> [What the task requires]
Go through the listing below and reproduce it word for word.

----- Records supplied

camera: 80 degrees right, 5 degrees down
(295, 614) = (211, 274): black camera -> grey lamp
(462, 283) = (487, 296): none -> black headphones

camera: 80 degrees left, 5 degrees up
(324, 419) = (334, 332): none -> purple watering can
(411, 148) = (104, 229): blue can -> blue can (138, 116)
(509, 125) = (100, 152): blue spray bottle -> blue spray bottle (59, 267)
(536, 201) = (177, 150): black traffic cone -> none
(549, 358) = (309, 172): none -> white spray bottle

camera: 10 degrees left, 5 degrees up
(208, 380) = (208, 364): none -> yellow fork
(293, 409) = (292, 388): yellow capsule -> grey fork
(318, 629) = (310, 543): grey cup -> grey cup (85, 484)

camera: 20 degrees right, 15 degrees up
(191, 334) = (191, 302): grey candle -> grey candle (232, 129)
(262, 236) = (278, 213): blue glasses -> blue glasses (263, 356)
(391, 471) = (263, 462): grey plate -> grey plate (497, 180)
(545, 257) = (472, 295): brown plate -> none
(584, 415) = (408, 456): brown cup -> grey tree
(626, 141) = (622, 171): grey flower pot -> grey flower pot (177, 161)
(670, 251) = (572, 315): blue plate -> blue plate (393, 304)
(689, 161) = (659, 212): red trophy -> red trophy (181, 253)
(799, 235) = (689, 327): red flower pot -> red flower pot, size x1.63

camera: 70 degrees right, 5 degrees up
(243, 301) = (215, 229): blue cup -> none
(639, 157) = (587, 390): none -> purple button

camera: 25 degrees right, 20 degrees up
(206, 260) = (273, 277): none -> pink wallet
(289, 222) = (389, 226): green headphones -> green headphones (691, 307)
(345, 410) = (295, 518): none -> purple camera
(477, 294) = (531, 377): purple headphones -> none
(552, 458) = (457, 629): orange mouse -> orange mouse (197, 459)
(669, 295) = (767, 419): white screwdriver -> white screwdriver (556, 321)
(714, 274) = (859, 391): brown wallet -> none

----------

> [Result for this task]
camera: 80 degrees right, 5 degrees down
(295, 614) = (211, 274): black camera -> grey lamp
(462, 283) = (487, 296): none -> black headphones

camera: 80 degrees left, 5 degrees up
(324, 419) = (334, 332): none -> purple watering can
(411, 148) = (104, 229): blue can -> blue can (138, 116)
(509, 125) = (100, 152): blue spray bottle -> blue spray bottle (59, 267)
(536, 201) = (177, 150): black traffic cone -> none
(549, 358) = (309, 172): none -> white spray bottle

camera: 10 degrees left, 5 degrees up
(208, 380) = (208, 364): none -> yellow fork
(293, 409) = (292, 388): yellow capsule -> grey fork
(318, 629) = (310, 543): grey cup -> grey cup (85, 484)

camera: 20 degrees right, 15 degrees up
(191, 334) = (191, 302): grey candle -> grey candle (232, 129)
(262, 236) = (278, 213): blue glasses -> blue glasses (263, 356)
(391, 471) = (263, 462): grey plate -> grey plate (497, 180)
(545, 257) = (472, 295): brown plate -> none
(584, 415) = (408, 456): brown cup -> grey tree
(626, 141) = (622, 171): grey flower pot -> grey flower pot (177, 161)
(670, 251) = (572, 315): blue plate -> blue plate (393, 304)
(689, 161) = (659, 212): red trophy -> red trophy (181, 253)
(799, 235) = (689, 327): red flower pot -> red flower pot, size x1.63

camera: 70 degrees right, 5 degrees up
(243, 301) = (215, 229): blue cup -> none
(639, 157) = (587, 390): none -> purple button

camera: 25 degrees right, 20 degrees up
(206, 260) = (273, 277): none -> pink wallet
(289, 222) = (389, 226): green headphones -> green headphones (691, 307)
(345, 410) = (295, 518): none -> purple camera
(477, 294) = (531, 377): purple headphones -> none
(552, 458) = (457, 629): orange mouse -> orange mouse (197, 459)
(669, 295) = (767, 419): white screwdriver -> white screwdriver (556, 321)
(714, 274) = (859, 391): brown wallet -> none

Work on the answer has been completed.